[Directions for this task]:
Pictures must not appear in the copy. Reproduce exactly, and only, the lines from the one with "pink triangle: (134, 887)" through the end of the data below.

[Opening Data records section]

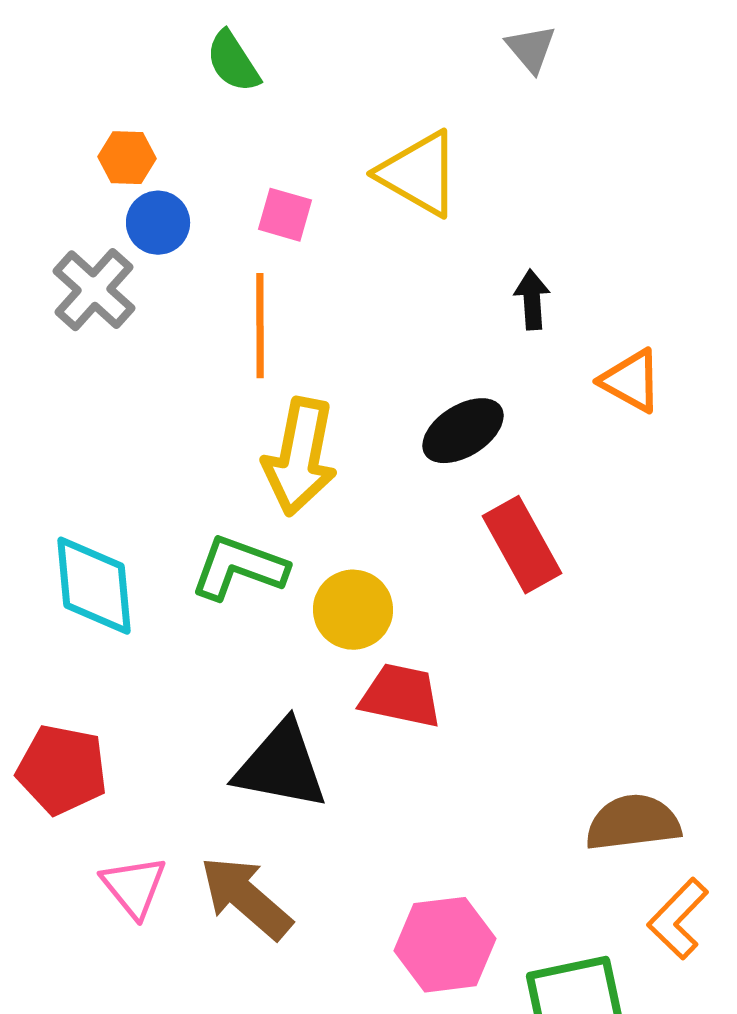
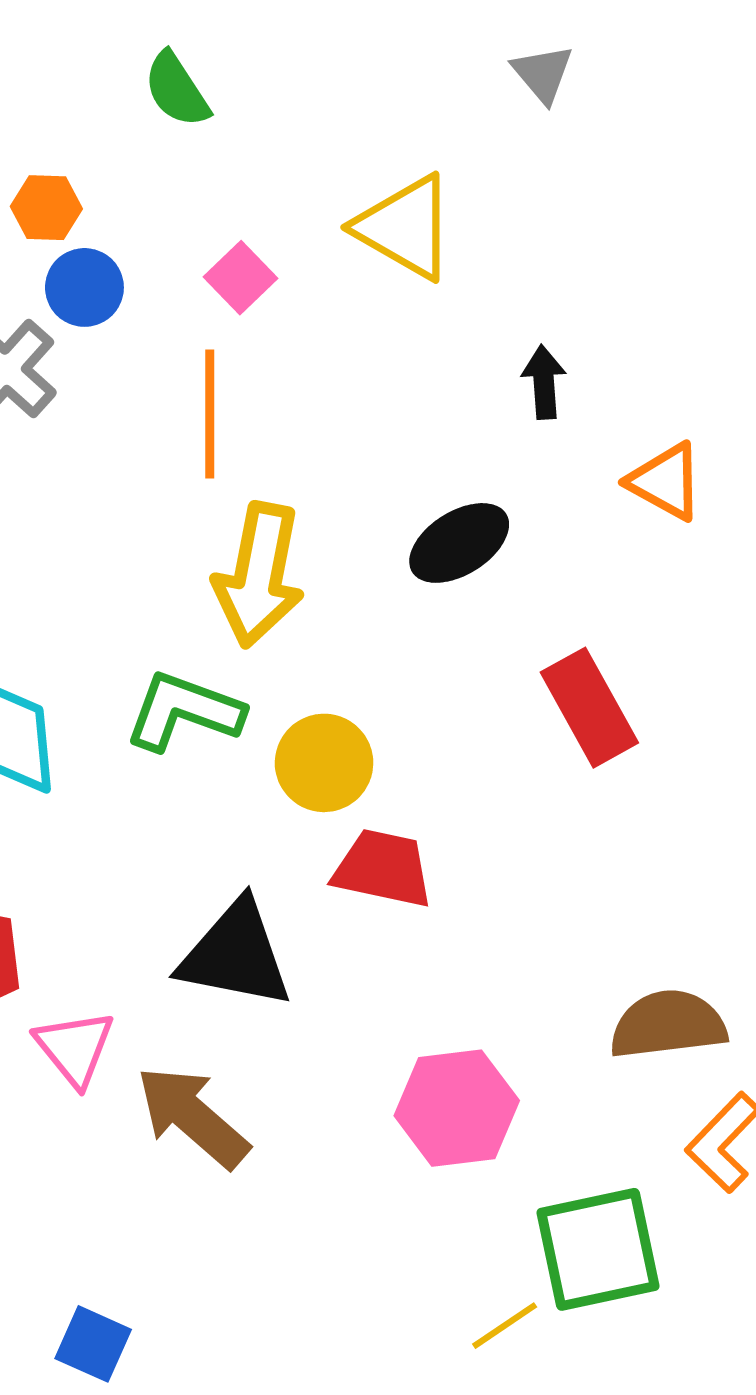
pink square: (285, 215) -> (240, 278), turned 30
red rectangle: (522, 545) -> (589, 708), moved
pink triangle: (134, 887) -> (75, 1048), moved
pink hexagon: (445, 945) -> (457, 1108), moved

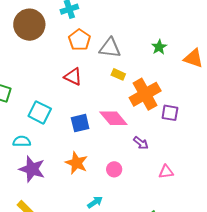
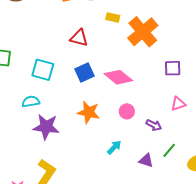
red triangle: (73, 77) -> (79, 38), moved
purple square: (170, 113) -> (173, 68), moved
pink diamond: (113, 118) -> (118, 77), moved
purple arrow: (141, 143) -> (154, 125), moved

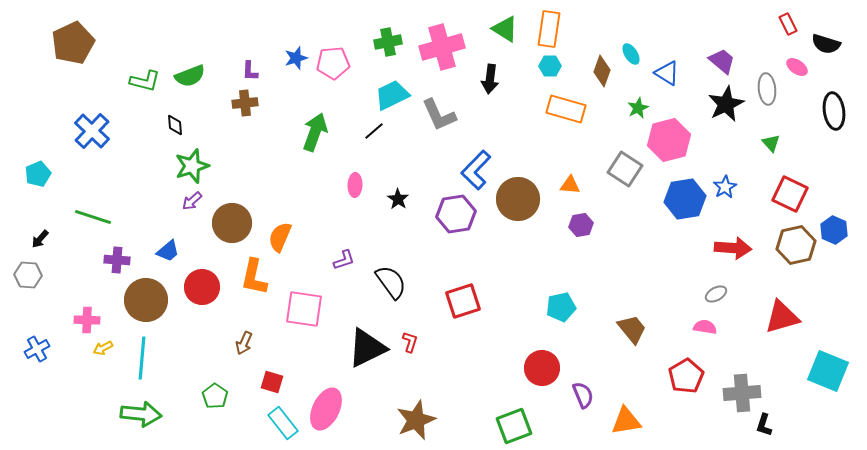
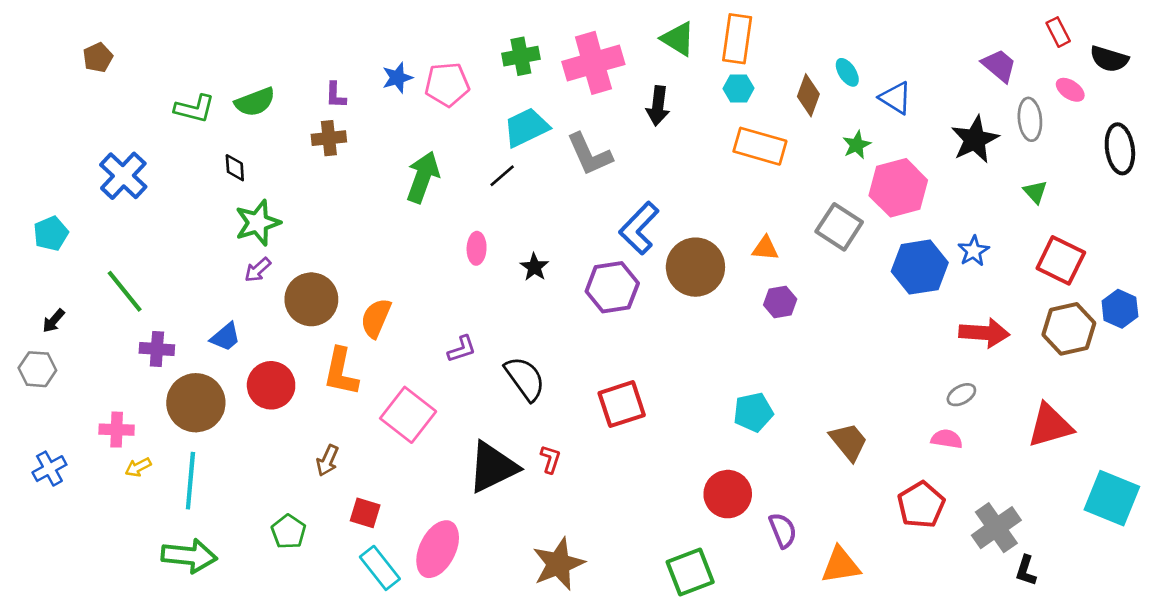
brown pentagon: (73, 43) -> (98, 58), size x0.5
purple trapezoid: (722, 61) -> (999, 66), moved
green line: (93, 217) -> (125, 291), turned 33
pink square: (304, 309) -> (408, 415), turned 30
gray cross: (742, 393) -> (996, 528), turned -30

[Closing Data records section]

[Solution below]:
pink triangle: (134, 887) -> (75, 1048), moved
pink hexagon: (445, 945) -> (457, 1108), moved

red triangle: (73, 77) -> (79, 38), moved
purple square: (170, 113) -> (173, 68), moved
pink diamond: (113, 118) -> (118, 77), moved
purple arrow: (141, 143) -> (154, 125), moved

brown pentagon: (73, 43) -> (98, 58), size x0.5
purple trapezoid: (722, 61) -> (999, 66), moved
green line: (93, 217) -> (125, 291), turned 33
pink square: (304, 309) -> (408, 415), turned 30
gray cross: (742, 393) -> (996, 528), turned -30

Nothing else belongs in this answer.